▶ How to complete this task
Entries follow. Return each line that contains the word "eraser".

----

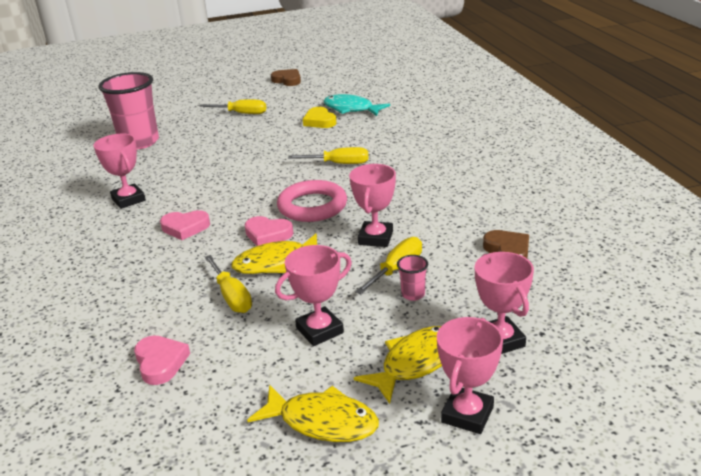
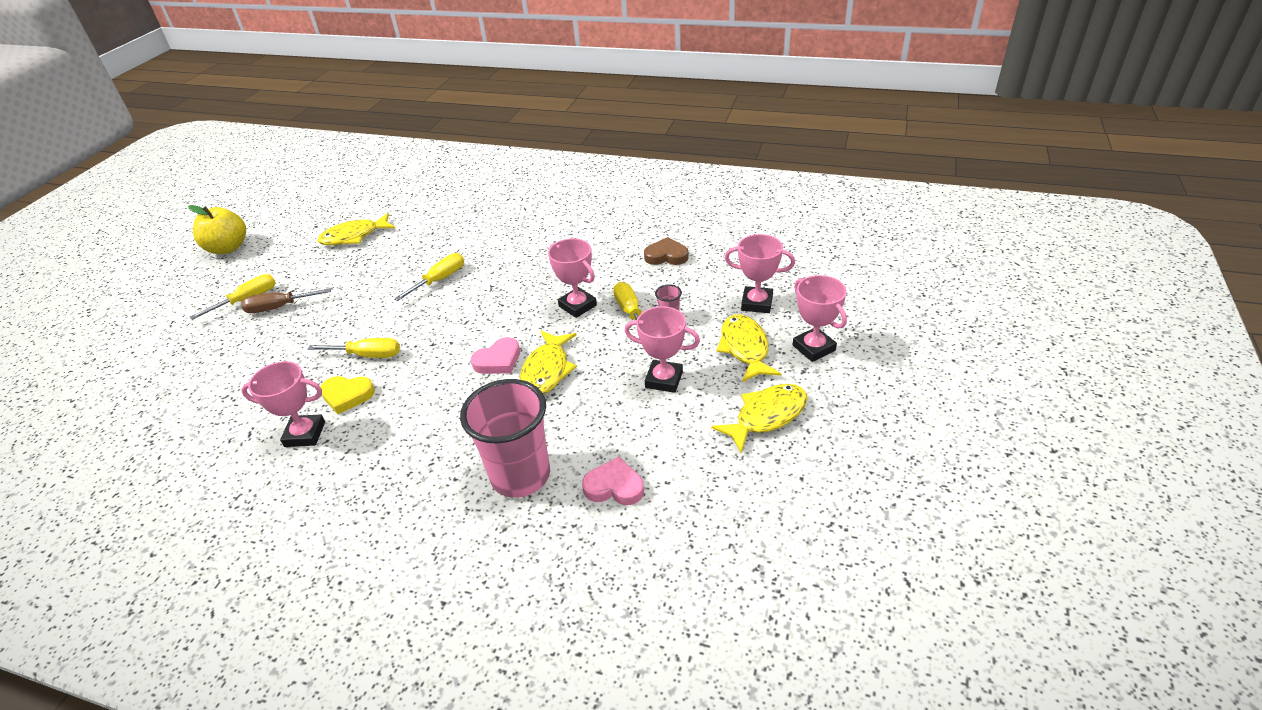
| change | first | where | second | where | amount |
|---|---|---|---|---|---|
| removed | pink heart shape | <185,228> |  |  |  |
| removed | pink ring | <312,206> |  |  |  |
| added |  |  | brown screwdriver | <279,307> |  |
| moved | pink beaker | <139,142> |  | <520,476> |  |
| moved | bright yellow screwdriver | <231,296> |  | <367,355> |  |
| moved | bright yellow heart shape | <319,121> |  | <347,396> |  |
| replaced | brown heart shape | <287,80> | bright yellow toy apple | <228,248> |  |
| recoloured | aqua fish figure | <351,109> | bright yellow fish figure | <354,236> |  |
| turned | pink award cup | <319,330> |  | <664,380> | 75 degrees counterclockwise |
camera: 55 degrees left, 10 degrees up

----

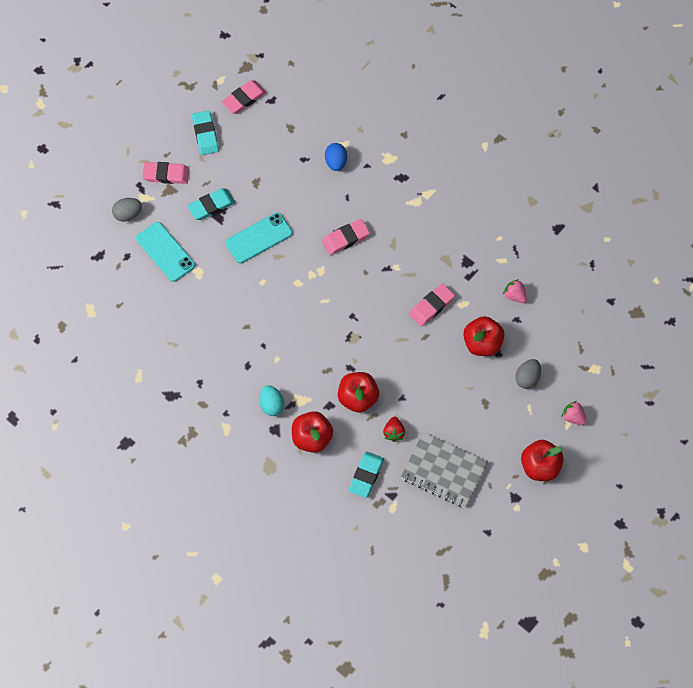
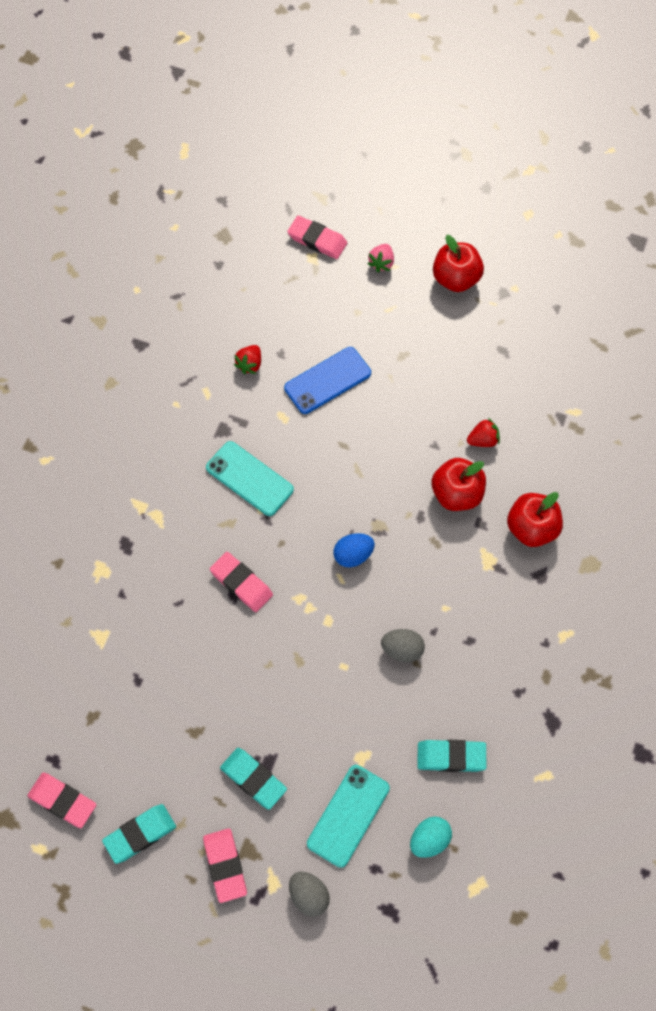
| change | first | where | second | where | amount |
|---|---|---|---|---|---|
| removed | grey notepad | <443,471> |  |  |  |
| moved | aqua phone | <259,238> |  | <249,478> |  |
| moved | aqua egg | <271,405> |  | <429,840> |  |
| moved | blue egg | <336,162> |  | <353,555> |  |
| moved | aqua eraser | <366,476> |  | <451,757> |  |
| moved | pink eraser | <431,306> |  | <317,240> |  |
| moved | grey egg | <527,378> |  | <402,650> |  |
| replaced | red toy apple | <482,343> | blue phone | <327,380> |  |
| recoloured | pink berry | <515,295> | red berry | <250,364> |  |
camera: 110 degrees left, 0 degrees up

----

▶ Solution below
| moved | aqua eraser | <366,476> |  | <451,757> |  |
| moved | pink eraser | <431,306> |  | <317,240> |  |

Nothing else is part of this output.